### Problem to work on:
The entries below contain a line with "TR6: NPN 2N3904" and a line with "U2 pin DIS: none -> N10". Retype exactly everything from the first down to the second, both included, and nothing else.

### Input data:
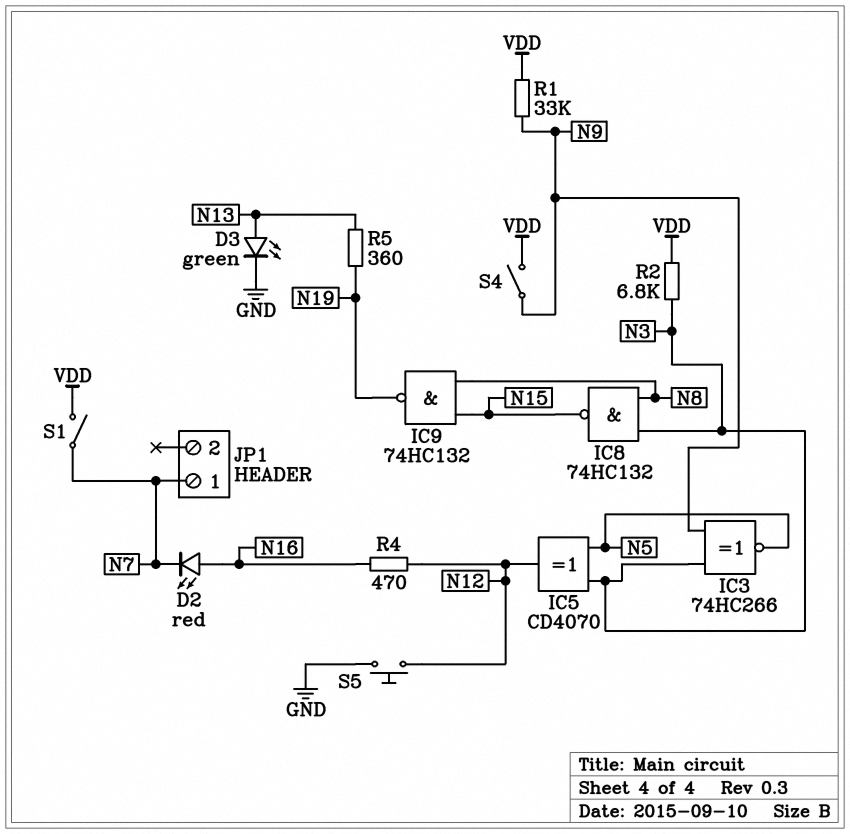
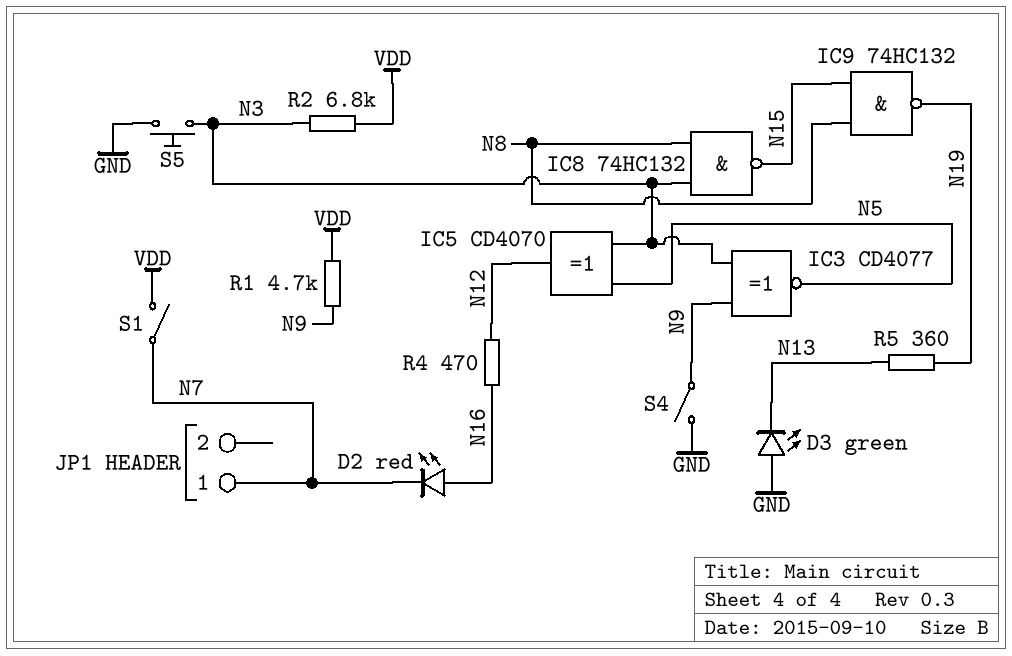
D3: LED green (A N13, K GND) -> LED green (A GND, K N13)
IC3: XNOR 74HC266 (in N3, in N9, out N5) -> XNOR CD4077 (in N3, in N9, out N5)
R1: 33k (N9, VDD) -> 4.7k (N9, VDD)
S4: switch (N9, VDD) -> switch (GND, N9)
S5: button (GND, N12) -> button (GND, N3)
* * *
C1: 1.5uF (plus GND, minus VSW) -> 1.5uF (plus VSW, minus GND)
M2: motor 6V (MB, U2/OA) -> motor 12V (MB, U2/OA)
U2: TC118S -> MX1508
* * *
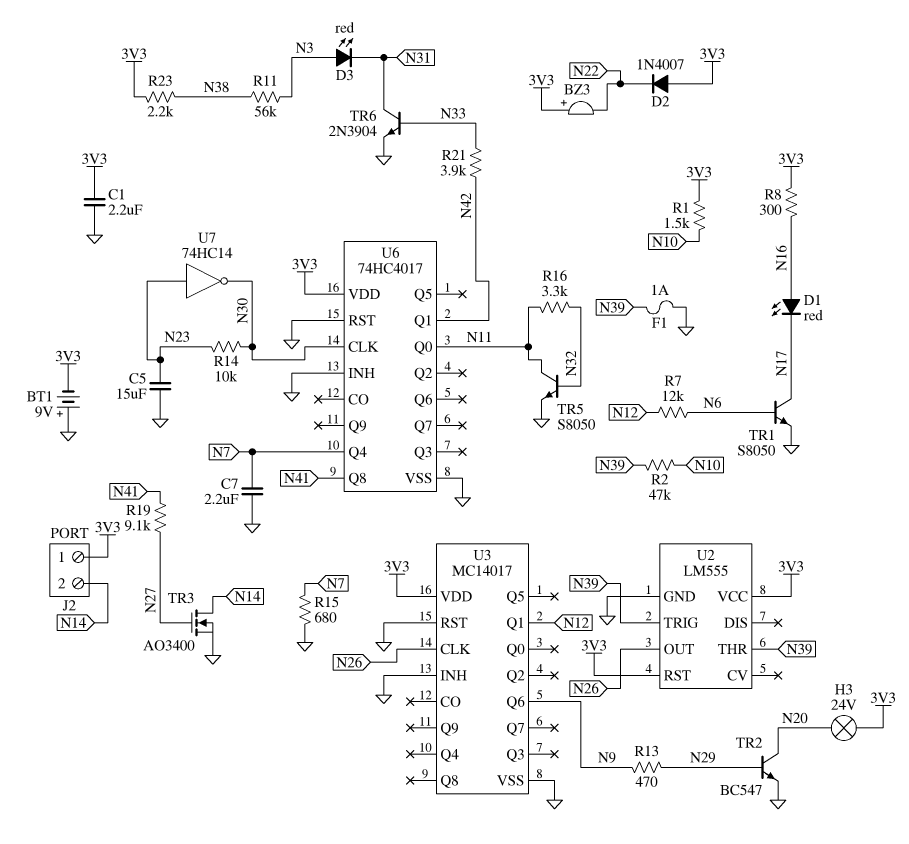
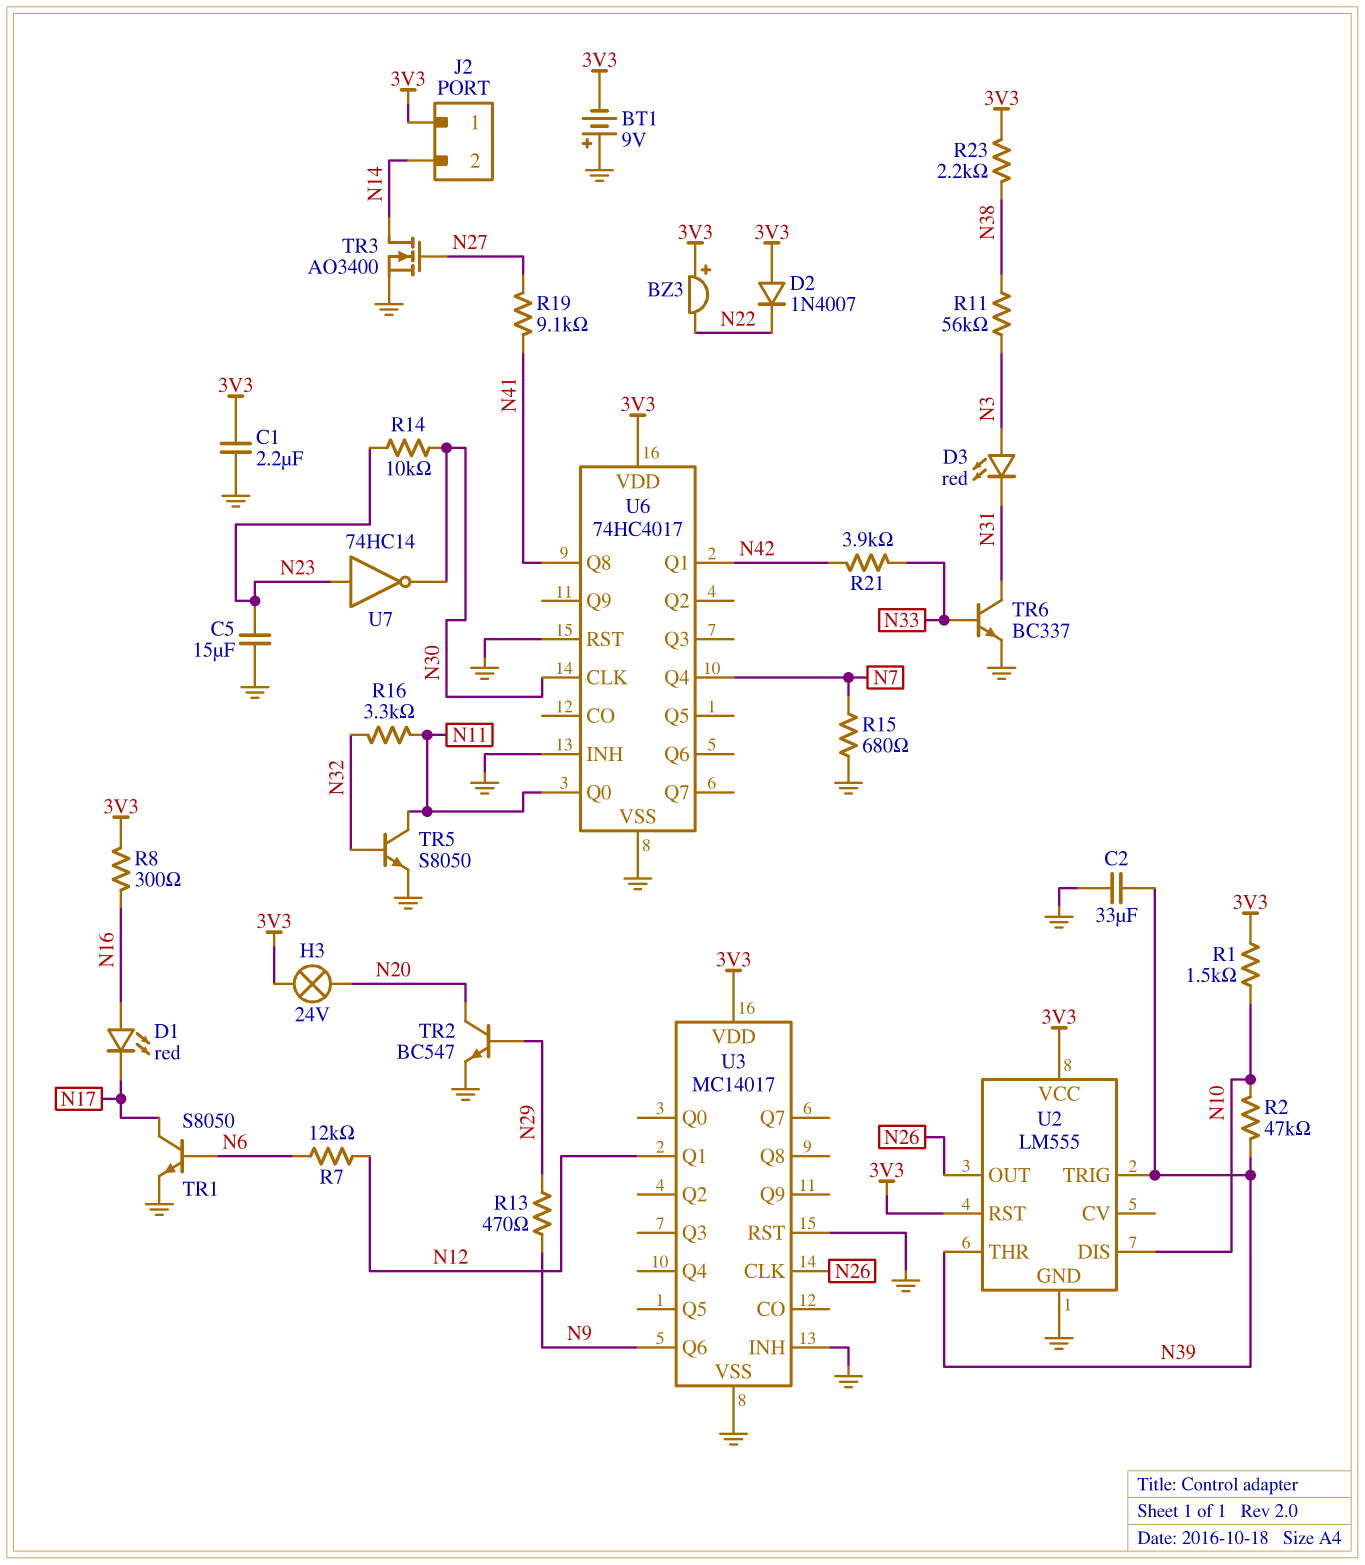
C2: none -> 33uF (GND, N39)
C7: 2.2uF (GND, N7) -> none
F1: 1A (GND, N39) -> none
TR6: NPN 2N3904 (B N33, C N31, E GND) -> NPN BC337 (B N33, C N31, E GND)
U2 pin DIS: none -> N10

### Result for this exercise:
TR6: NPN 2N3904 (B N33, C N31, E GND) -> NPN BC337 (B N33, C N31, E GND)
U2 pin DIS: none -> N10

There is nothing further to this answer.